**Goal of the exercise**
Look below for the lines from the one with "R11: 470 (+5V, W1) -> 470 (+5V, W5)" to the one with "C3: 22nF (0V, SIG9) -> none", and copy exactly those lines, both ends included.

[[ Source material, beginning ]]

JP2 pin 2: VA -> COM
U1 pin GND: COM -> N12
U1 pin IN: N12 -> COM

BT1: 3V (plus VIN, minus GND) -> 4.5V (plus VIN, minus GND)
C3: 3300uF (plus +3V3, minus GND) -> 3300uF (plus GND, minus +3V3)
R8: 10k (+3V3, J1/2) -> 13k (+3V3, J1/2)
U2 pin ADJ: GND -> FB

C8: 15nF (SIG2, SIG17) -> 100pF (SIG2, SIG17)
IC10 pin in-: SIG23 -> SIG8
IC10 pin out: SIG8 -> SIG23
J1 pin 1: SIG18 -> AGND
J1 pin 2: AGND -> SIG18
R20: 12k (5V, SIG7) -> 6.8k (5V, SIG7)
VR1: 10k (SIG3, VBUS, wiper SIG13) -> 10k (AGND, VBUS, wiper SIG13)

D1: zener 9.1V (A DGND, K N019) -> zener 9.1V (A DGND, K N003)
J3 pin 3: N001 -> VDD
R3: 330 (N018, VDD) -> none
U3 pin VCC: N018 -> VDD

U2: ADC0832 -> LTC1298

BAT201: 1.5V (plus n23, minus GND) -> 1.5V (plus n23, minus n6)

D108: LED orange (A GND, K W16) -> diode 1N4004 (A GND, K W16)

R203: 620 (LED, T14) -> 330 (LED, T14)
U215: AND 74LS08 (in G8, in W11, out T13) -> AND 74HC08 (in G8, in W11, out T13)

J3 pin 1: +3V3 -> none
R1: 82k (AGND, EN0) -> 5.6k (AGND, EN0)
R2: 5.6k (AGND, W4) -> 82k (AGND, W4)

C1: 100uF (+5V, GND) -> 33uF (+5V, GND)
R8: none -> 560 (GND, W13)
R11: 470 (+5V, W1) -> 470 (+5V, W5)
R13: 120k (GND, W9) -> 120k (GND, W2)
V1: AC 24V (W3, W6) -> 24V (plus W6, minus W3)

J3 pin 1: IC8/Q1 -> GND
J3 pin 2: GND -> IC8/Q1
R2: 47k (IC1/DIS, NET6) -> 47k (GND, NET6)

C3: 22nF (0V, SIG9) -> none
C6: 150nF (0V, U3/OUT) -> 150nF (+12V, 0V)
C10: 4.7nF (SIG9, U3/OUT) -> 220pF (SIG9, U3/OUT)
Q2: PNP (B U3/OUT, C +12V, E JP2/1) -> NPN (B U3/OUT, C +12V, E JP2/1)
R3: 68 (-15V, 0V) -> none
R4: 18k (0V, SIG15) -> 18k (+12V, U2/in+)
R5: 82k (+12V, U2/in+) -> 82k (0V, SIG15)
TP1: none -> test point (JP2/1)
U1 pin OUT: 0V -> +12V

[[ Source material, end ]]

**Expected output**
R11: 470 (+5V, W1) -> 470 (+5V, W5)
R13: 120k (GND, W9) -> 120k (GND, W2)
V1: AC 24V (W3, W6) -> 24V (plus W6, minus W3)

J3 pin 1: IC8/Q1 -> GND
J3 pin 2: GND -> IC8/Q1
R2: 47k (IC1/DIS, NET6) -> 47k (GND, NET6)

C3: 22nF (0V, SIG9) -> none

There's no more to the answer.